→ **Task details**
With the images set aside, retype every record below character for character.

=== Data extract ===

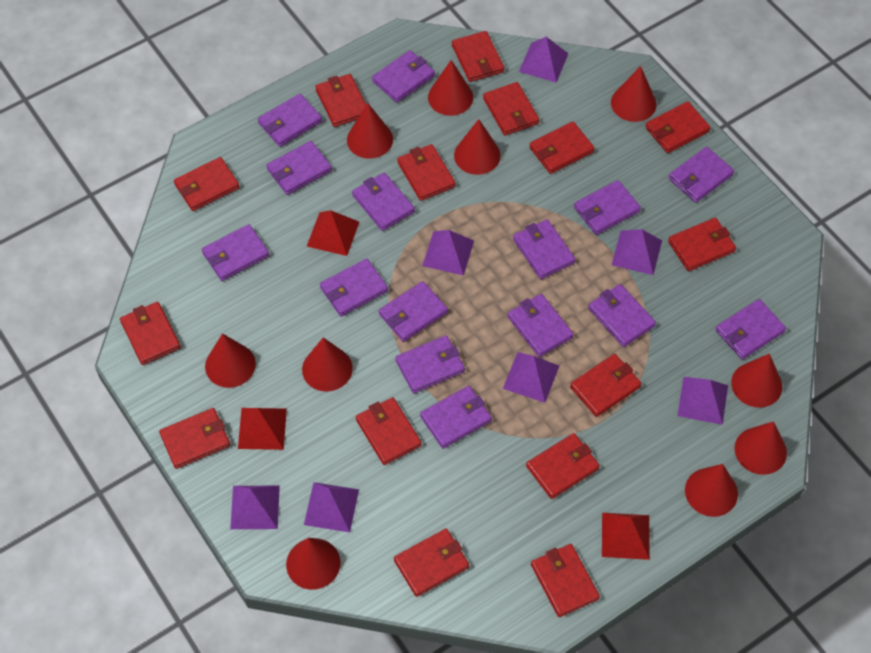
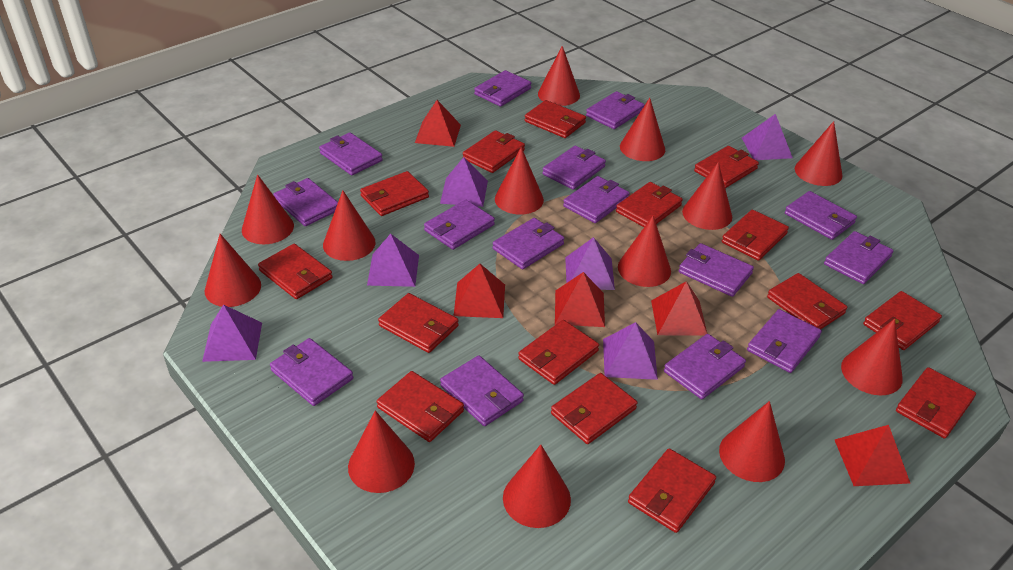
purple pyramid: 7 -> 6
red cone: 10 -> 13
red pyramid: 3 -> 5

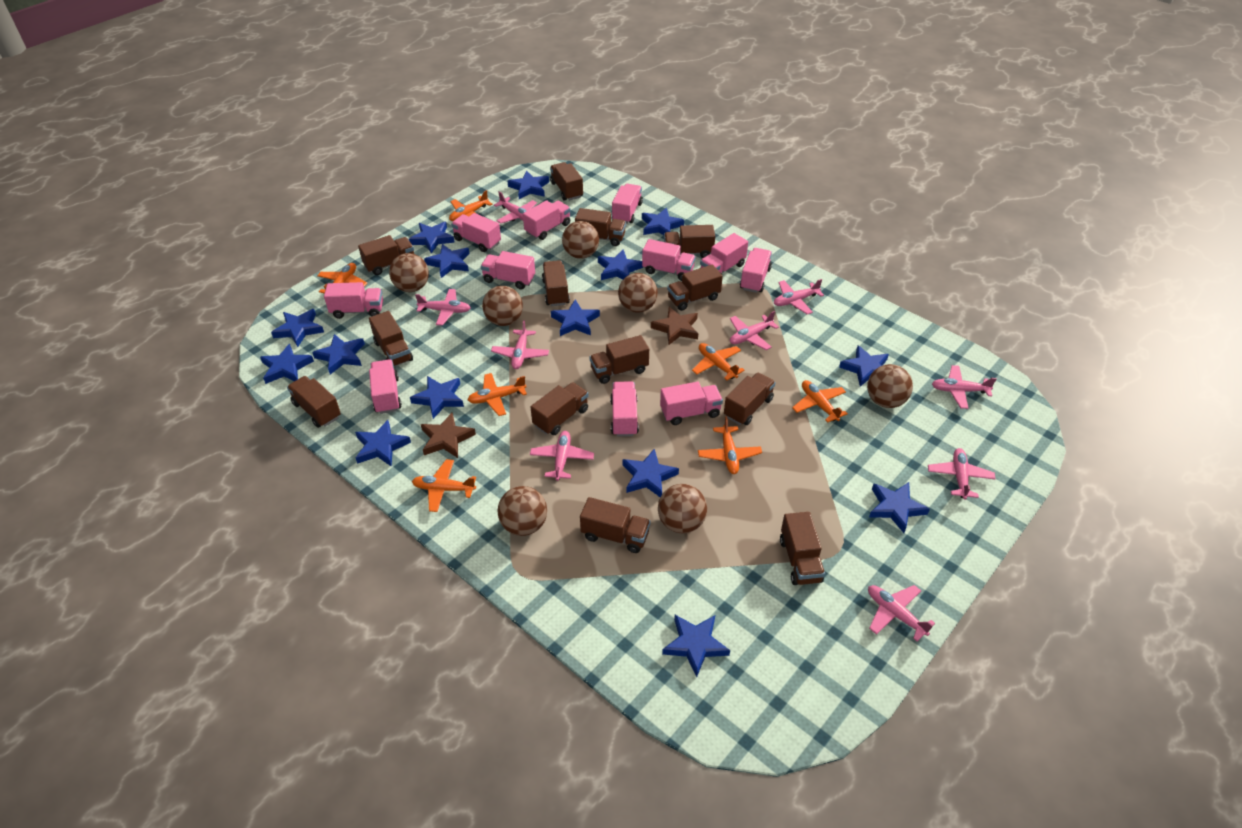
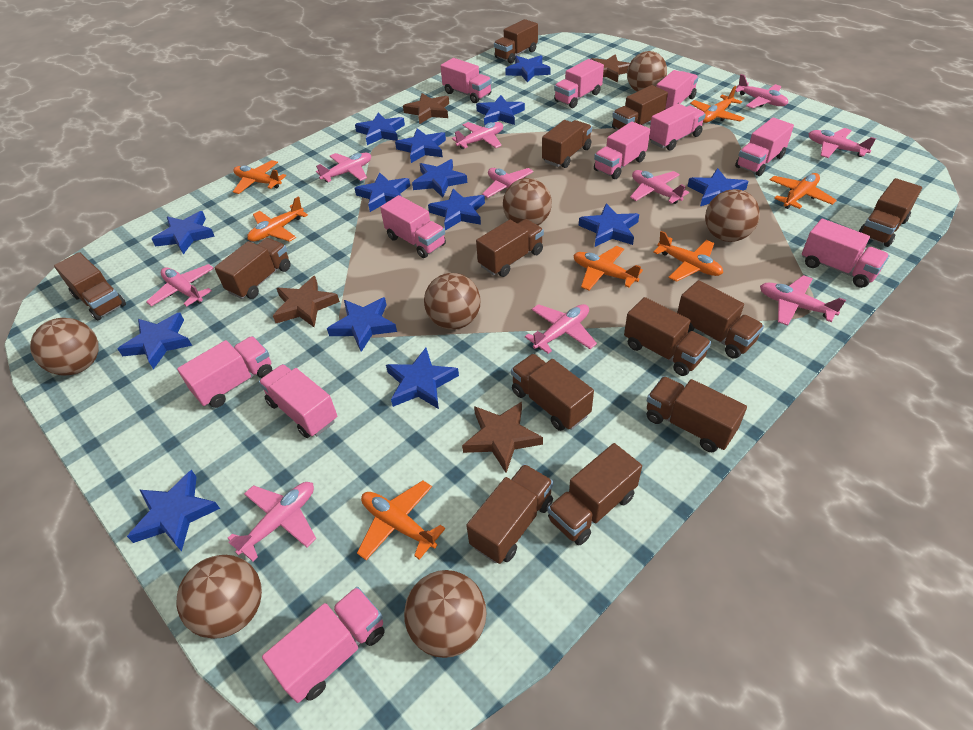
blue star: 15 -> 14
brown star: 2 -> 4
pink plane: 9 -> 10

===

→ **Answer to this exercise**
purple pyramid: 7 -> 6
red cone: 10 -> 13
red pyramid: 3 -> 5

blue star: 15 -> 14
brown star: 2 -> 4
pink plane: 9 -> 10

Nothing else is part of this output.